GOAL
Can you copy the lines below word for word, leaving the pictures out of your answer?

EXERCISE DATA
--- begin ---

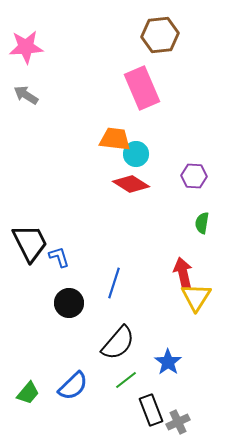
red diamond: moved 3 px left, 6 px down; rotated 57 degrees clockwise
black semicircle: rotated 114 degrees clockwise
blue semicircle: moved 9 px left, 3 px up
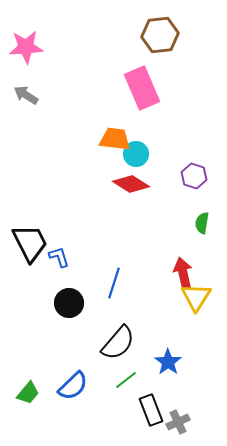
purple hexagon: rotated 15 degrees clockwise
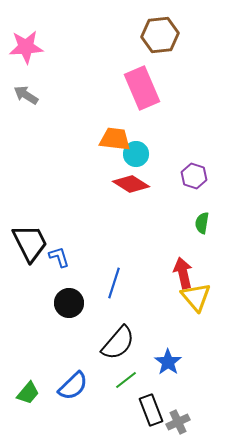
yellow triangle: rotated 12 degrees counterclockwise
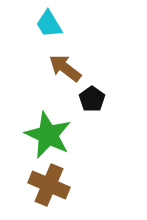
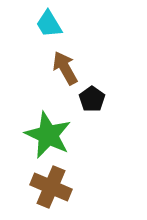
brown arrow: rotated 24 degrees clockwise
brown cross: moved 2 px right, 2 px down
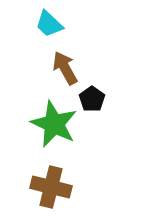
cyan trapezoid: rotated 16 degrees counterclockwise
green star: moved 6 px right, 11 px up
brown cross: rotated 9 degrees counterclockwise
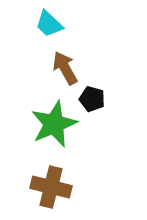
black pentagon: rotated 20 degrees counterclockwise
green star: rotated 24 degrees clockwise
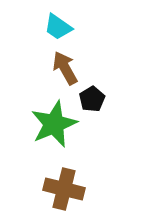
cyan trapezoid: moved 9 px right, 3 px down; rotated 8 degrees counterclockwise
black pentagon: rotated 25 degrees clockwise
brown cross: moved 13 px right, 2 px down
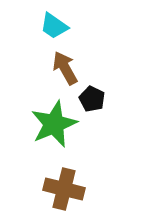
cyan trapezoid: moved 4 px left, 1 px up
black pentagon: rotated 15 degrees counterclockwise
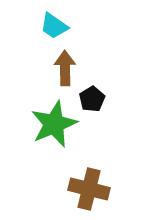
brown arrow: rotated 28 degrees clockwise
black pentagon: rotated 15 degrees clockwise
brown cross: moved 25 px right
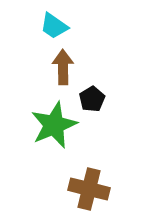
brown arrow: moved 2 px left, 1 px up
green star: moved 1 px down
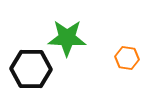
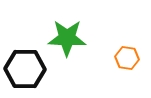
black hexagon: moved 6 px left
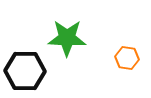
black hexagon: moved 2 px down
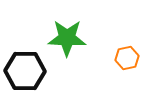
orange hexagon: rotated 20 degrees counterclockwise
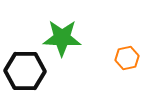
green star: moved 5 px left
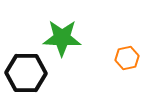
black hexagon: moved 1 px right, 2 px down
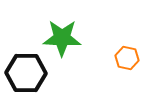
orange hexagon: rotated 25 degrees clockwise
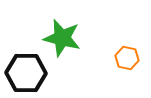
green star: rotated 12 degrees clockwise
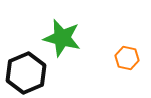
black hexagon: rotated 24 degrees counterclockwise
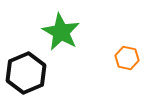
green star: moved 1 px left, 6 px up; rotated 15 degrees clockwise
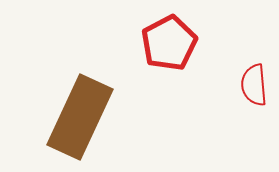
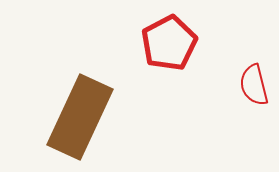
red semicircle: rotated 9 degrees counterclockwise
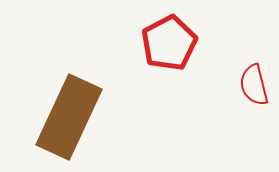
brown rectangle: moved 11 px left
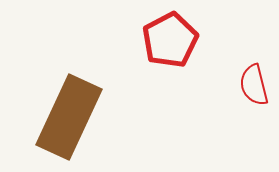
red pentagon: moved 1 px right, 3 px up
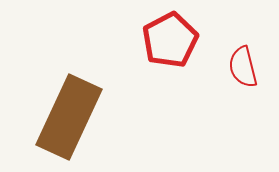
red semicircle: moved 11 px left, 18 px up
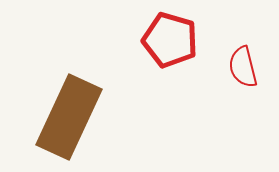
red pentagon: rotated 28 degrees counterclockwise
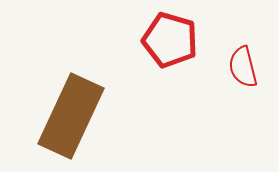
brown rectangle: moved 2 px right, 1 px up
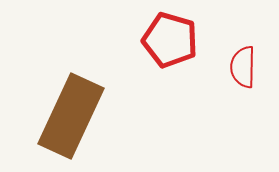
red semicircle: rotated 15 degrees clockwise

--- end ---

RESULT OF THE EXERCISE
red diamond: moved 3 px left, 6 px down; rotated 57 degrees clockwise
black semicircle: rotated 114 degrees clockwise
blue semicircle: moved 9 px left, 3 px up
purple hexagon: rotated 15 degrees clockwise
yellow triangle: rotated 12 degrees counterclockwise
brown arrow: rotated 24 degrees clockwise
brown cross: moved 2 px right, 2 px down
cyan trapezoid: rotated 16 degrees counterclockwise
green star: moved 6 px right, 11 px up
brown cross: rotated 9 degrees counterclockwise
black pentagon: rotated 20 degrees counterclockwise
green star: rotated 24 degrees clockwise
cyan trapezoid: moved 9 px right, 3 px down; rotated 8 degrees counterclockwise
black pentagon: rotated 25 degrees clockwise
brown cross: moved 13 px right, 2 px down
cyan trapezoid: moved 4 px left, 1 px up
black pentagon: rotated 15 degrees counterclockwise
brown arrow: rotated 28 degrees clockwise
black pentagon: rotated 15 degrees clockwise
brown cross: moved 25 px right
brown arrow: moved 2 px left, 1 px up
green star: moved 1 px down
black hexagon: moved 6 px left
black hexagon: moved 2 px down
orange hexagon: rotated 20 degrees counterclockwise
green star: moved 5 px left
black hexagon: moved 1 px right, 2 px down
orange hexagon: rotated 25 degrees clockwise
green star: rotated 12 degrees clockwise
black hexagon: rotated 24 degrees counterclockwise
green star: moved 1 px left, 6 px up; rotated 15 degrees clockwise
red semicircle: rotated 9 degrees counterclockwise
brown rectangle: moved 11 px left
red pentagon: moved 1 px right, 3 px up
red semicircle: moved 11 px left, 18 px up
red pentagon: rotated 28 degrees counterclockwise
brown rectangle: moved 2 px right, 1 px up
red semicircle: rotated 15 degrees clockwise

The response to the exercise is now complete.